__Assignment__. Give back every record verbatim, but not the pictures.

++++++++++++++++++++

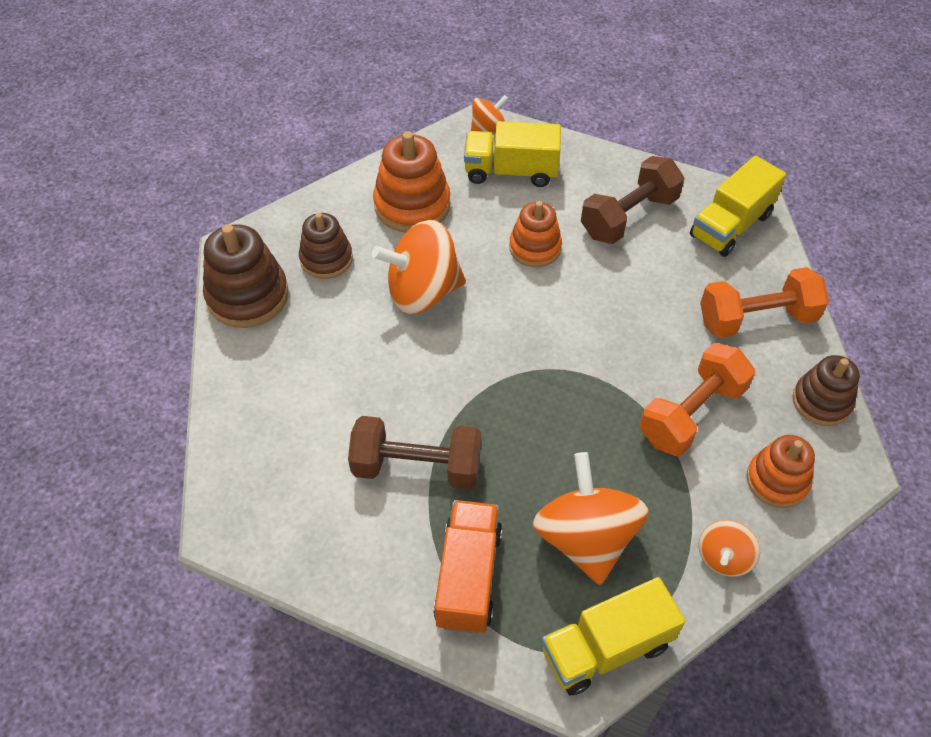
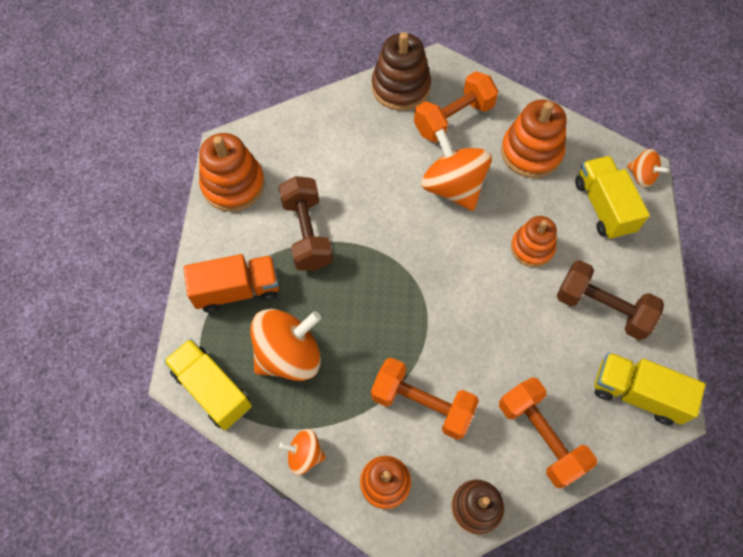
camera: 70 degrees right, 10 degrees up
(296, 538) = (233, 185): none -> orange stacking toy
(326, 259) = (453, 119): brown stacking toy -> orange dumbbell

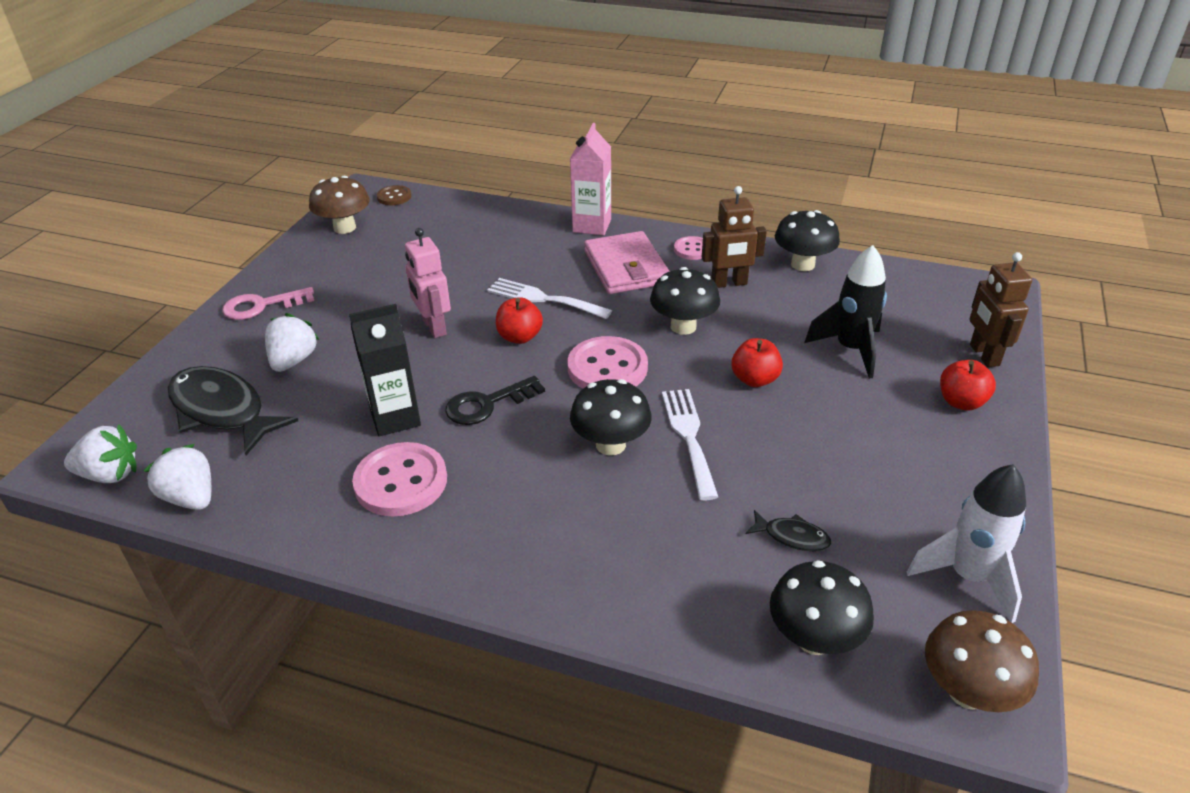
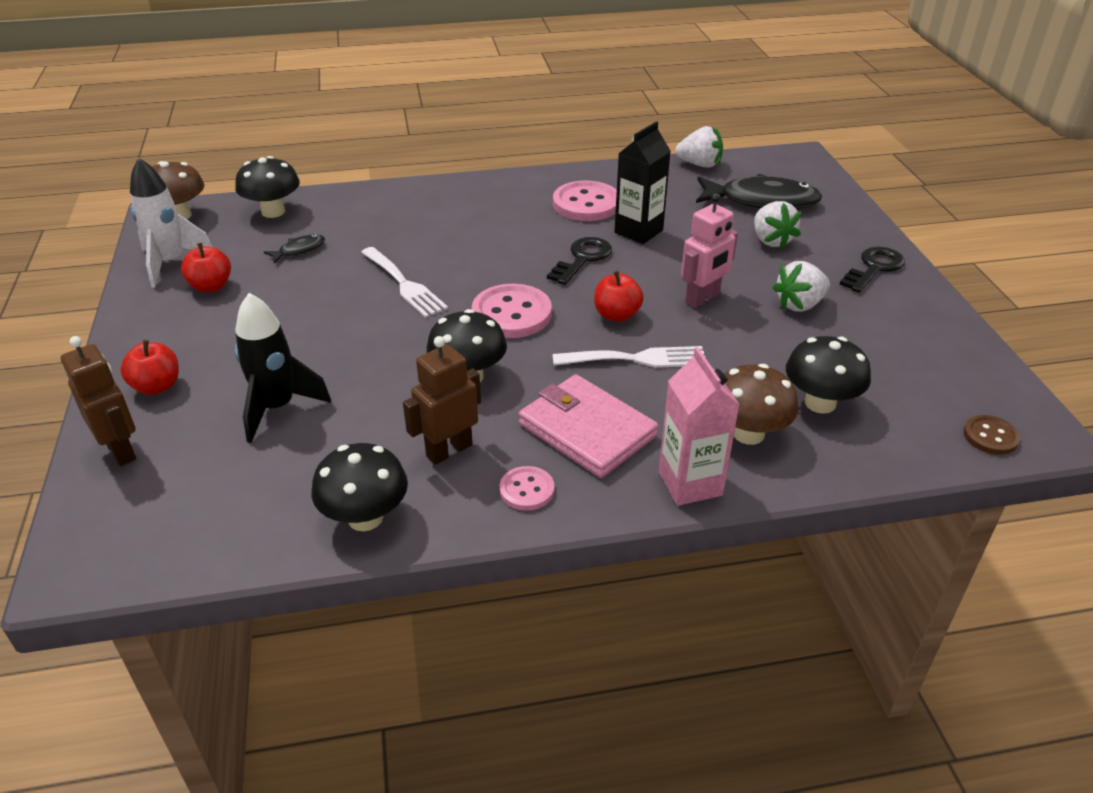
camera: 150 degrees right, 0 degrees up
(110, 474) = (764, 159): white strawberry -> white strawberry (799, 304)
(262, 306) = (874, 268): pink key -> black key
(344, 228) = (959, 369): brown mushroom -> brown mushroom (748, 433)
(433, 327) = (702, 298): pink robot -> pink robot turned 105 degrees clockwise
(610, 444) = (462, 262): black mushroom -> black mushroom (820, 403)
(754, 379) = (369, 346): red apple -> red apple (211, 286)
(792, 537) = (299, 250): black fish -> black fish turned 150 degrees clockwise

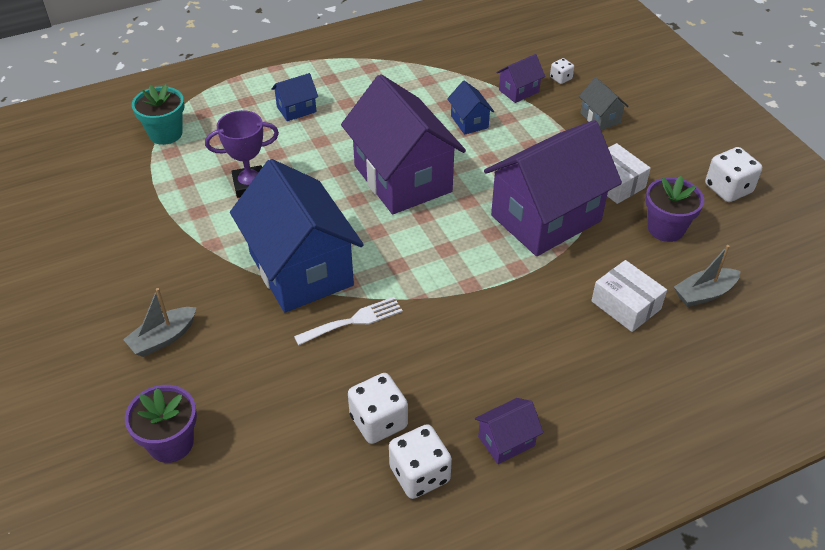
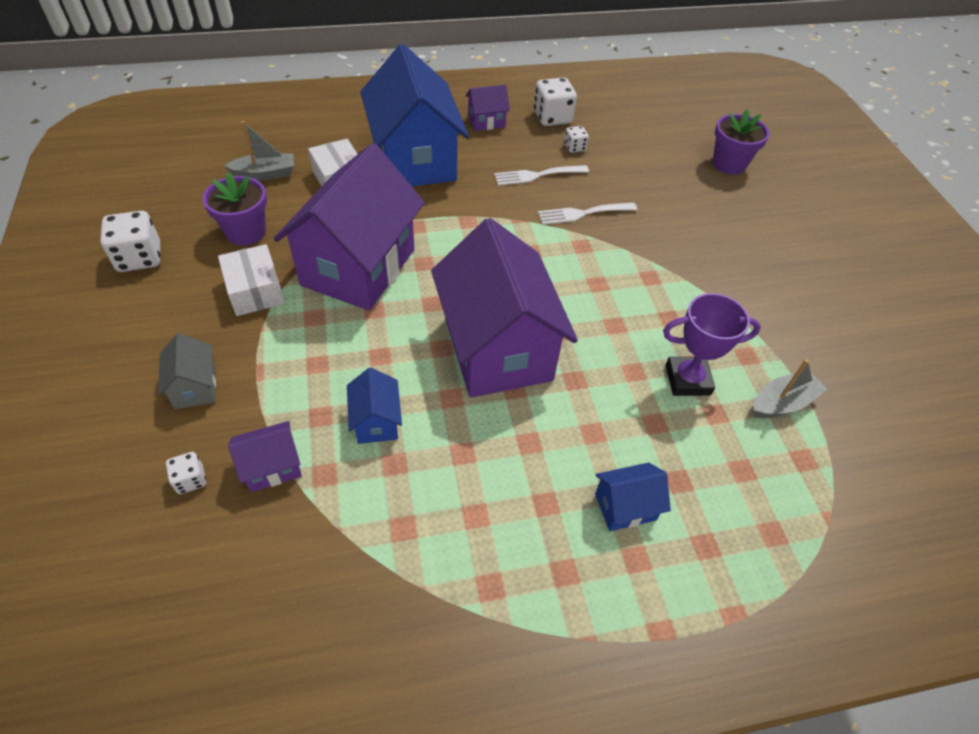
camera: 170 degrees left, 5 degrees up
(163, 338) = (753, 233): grey boat -> grey boat (782, 403)
(165, 134) = (821, 499): turquoise flower pot -> none
(300, 269) = (628, 267): blue house -> blue house (415, 160)
(378, 421) = (574, 147): white dice -> white dice, size x0.53
(415, 362) = (537, 175): none -> white fork
(546, 218) = (359, 267): purple house -> purple house turned 45 degrees counterclockwise

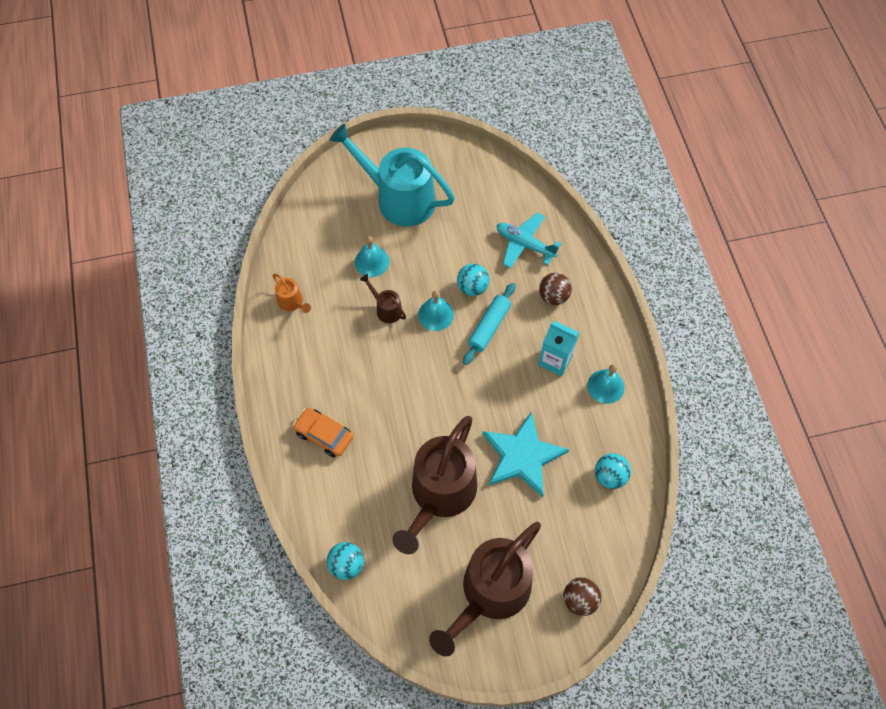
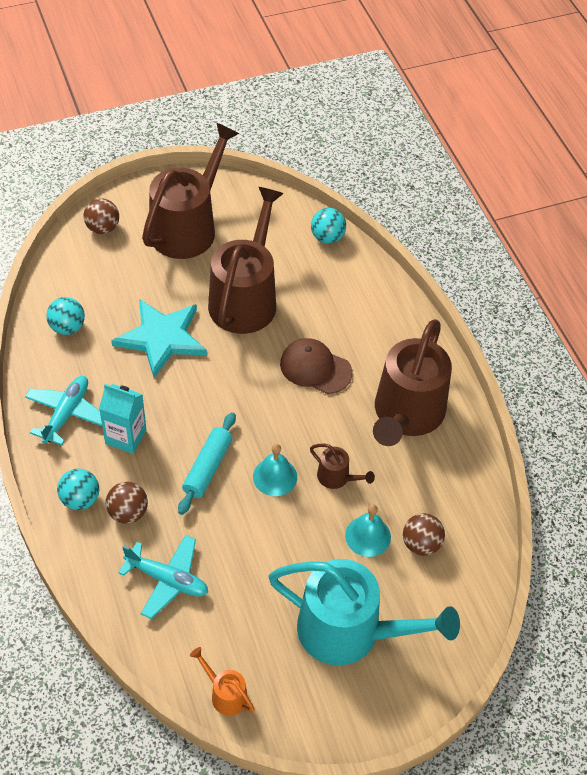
camera: 170 degrees right, 10 degrees down
(292, 302) = (454, 475): orange watering can -> orange watering can (225, 694)
(316, 358) = (406, 414): none -> brown watering can
(324, 435) = (377, 340): orange car -> none
(333, 252) = (421, 544): none -> brown ball
(386, 411) = (315, 368): none -> brown cap
(472, 287) = (232, 514): turquoise ball -> turquoise ball (80, 499)
(605, 386) = (66, 414): turquoise bell -> turquoise plane

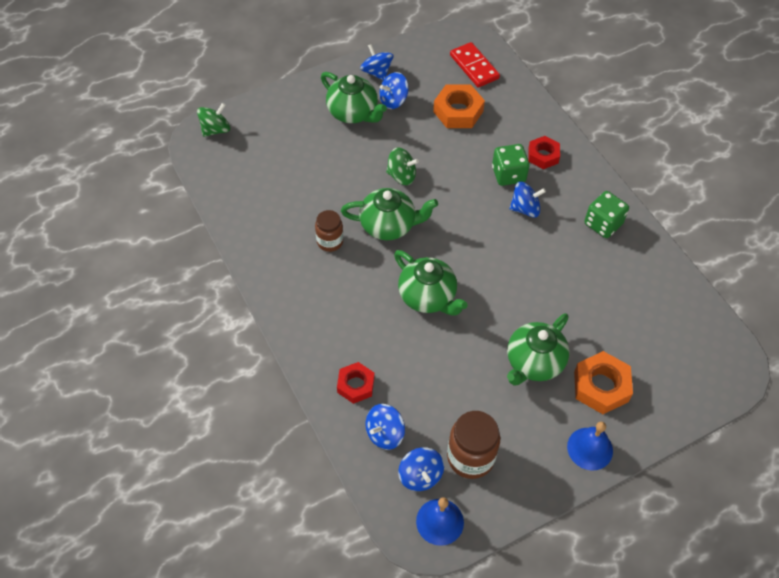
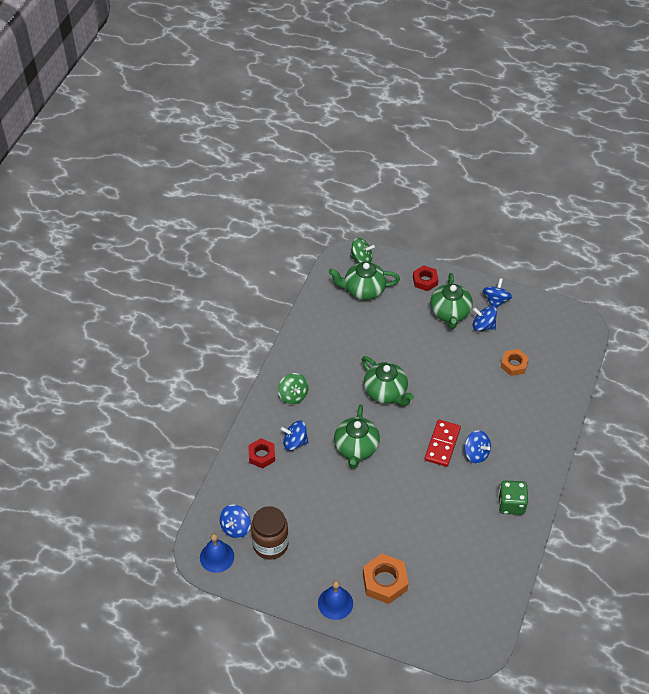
camera: 50 degrees right, 5 degrees down
(330, 241) = (343, 372): brown jar -> none
(385, 433) = (245, 491): blue spinning top -> blue spinning top (295, 442)
(401, 176) = (429, 372): green spinning top -> green spinning top (293, 395)
(458, 111) = (514, 365): orange nut -> orange nut, size x0.66
(474, 67) = (562, 347): red domino -> red domino (442, 444)
(508, 174) = (493, 426): green dice -> none
(534, 362) = (366, 534): green teapot -> green teapot (363, 290)
(543, 155) = (530, 435): red nut -> red nut (425, 281)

++++++++++++++++++++

__Written response__.
camera: 70 degrees right, 10 degrees up
(296, 538) = (233, 185): none -> orange stacking toy
(326, 259) = (453, 119): brown stacking toy -> orange dumbbell

camera: 150 degrees right, 0 degrees up
(110, 474) = (764, 159): white strawberry -> white strawberry (799, 304)
(262, 306) = (874, 268): pink key -> black key
(344, 228) = (959, 369): brown mushroom -> brown mushroom (748, 433)
(433, 327) = (702, 298): pink robot -> pink robot turned 105 degrees clockwise
(610, 444) = (462, 262): black mushroom -> black mushroom (820, 403)
(754, 379) = (369, 346): red apple -> red apple (211, 286)
(792, 537) = (299, 250): black fish -> black fish turned 150 degrees clockwise

camera: 170 degrees left, 5 degrees up
(163, 338) = (753, 233): grey boat -> grey boat (782, 403)
(165, 134) = (821, 499): turquoise flower pot -> none
(300, 269) = (628, 267): blue house -> blue house (415, 160)
(378, 421) = (574, 147): white dice -> white dice, size x0.53
(415, 362) = (537, 175): none -> white fork
(546, 218) = (359, 267): purple house -> purple house turned 45 degrees counterclockwise

camera: 170 degrees right, 10 degrees down
(292, 302) = (454, 475): orange watering can -> orange watering can (225, 694)
(316, 358) = (406, 414): none -> brown watering can
(324, 435) = (377, 340): orange car -> none
(333, 252) = (421, 544): none -> brown ball
(386, 411) = (315, 368): none -> brown cap
(472, 287) = (232, 514): turquoise ball -> turquoise ball (80, 499)
(605, 386) = (66, 414): turquoise bell -> turquoise plane

camera: 50 degrees right, 5 degrees down
(330, 241) = (343, 372): brown jar -> none
(385, 433) = (245, 491): blue spinning top -> blue spinning top (295, 442)
(401, 176) = (429, 372): green spinning top -> green spinning top (293, 395)
(458, 111) = (514, 365): orange nut -> orange nut, size x0.66
(474, 67) = (562, 347): red domino -> red domino (442, 444)
(508, 174) = (493, 426): green dice -> none
(534, 362) = (366, 534): green teapot -> green teapot (363, 290)
(543, 155) = (530, 435): red nut -> red nut (425, 281)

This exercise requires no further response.